[Dataset records]
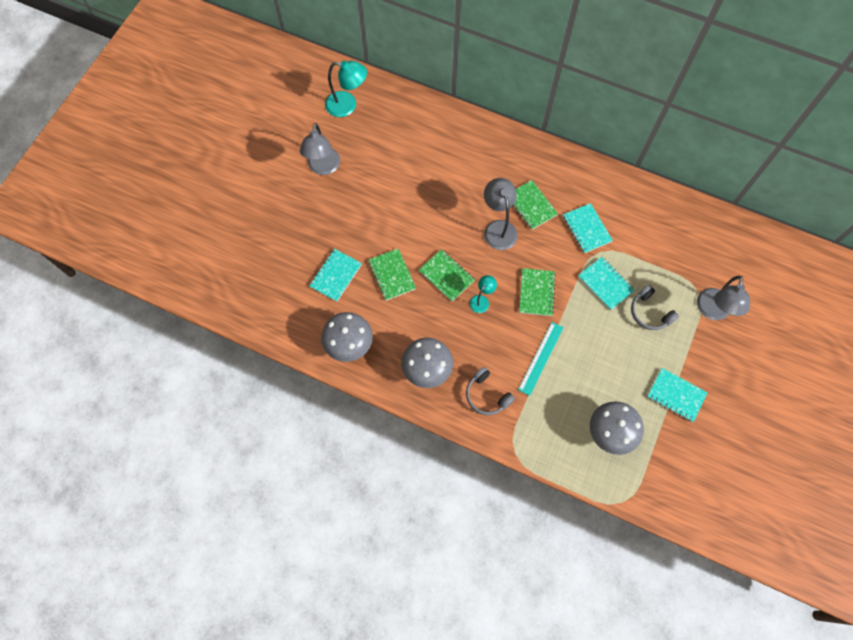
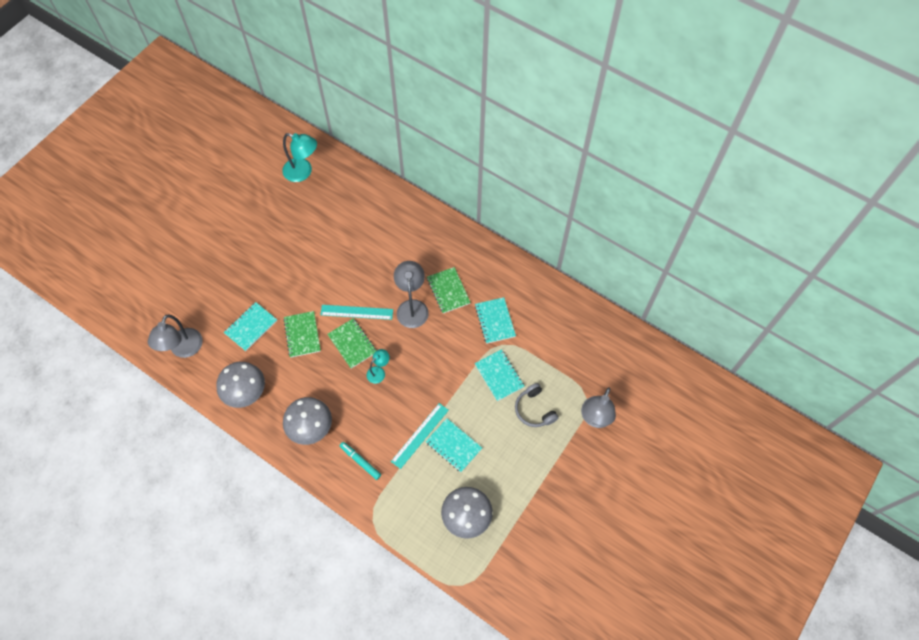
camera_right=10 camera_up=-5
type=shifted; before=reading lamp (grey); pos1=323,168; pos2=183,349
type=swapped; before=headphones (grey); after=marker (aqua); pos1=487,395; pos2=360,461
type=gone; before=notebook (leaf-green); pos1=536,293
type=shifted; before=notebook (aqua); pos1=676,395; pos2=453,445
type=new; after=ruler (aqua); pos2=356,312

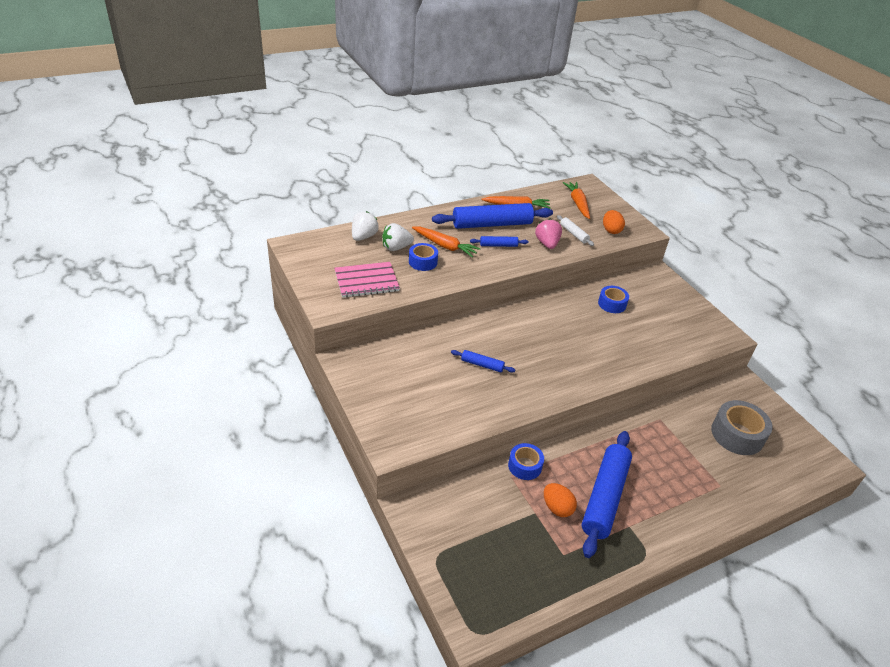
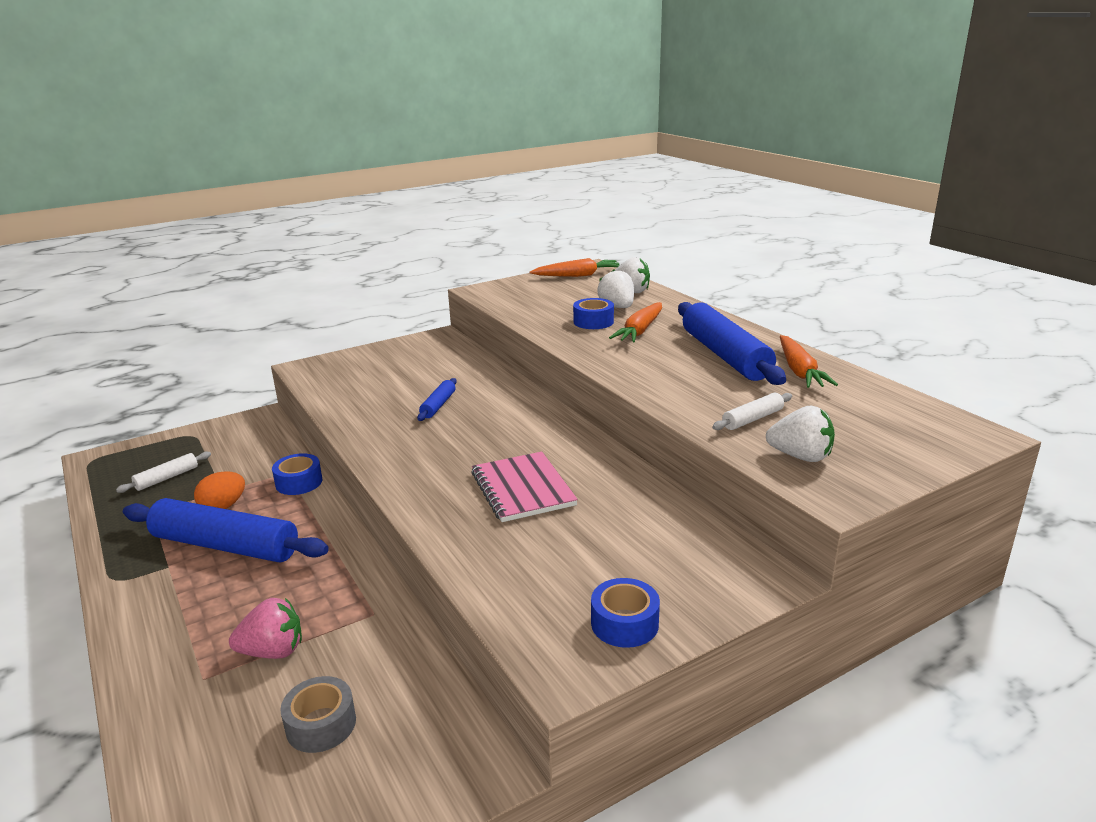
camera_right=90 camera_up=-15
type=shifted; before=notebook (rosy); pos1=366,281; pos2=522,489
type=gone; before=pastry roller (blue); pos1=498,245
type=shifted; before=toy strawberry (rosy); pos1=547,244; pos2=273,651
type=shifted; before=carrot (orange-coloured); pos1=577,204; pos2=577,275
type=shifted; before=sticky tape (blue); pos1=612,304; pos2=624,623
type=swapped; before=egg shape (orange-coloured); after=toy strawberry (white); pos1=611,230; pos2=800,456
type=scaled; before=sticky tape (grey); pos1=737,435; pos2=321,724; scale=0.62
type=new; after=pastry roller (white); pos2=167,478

[What the task requires]
Output the records above exactly; leave out the pictures.

[Reply to the exercise]
camera_right=10 camera_up=-5
type=shifted; before=reading lamp (grey); pos1=323,168; pos2=183,349
type=swapped; before=headphones (grey); after=marker (aqua); pos1=487,395; pos2=360,461
type=gone; before=notebook (leaf-green); pos1=536,293
type=shifted; before=notebook (aqua); pos1=676,395; pos2=453,445
type=new; after=ruler (aqua); pos2=356,312

camera_right=90 camera_up=-15
type=shifted; before=notebook (rosy); pos1=366,281; pos2=522,489
type=gone; before=pastry roller (blue); pos1=498,245
type=shifted; before=toy strawberry (rosy); pos1=547,244; pos2=273,651
type=shifted; before=carrot (orange-coloured); pos1=577,204; pos2=577,275
type=shifted; before=sticky tape (blue); pos1=612,304; pos2=624,623
type=swapped; before=egg shape (orange-coloured); after=toy strawberry (white); pos1=611,230; pos2=800,456
type=scaled; before=sticky tape (grey); pos1=737,435; pos2=321,724; scale=0.62
type=new; after=pastry roller (white); pos2=167,478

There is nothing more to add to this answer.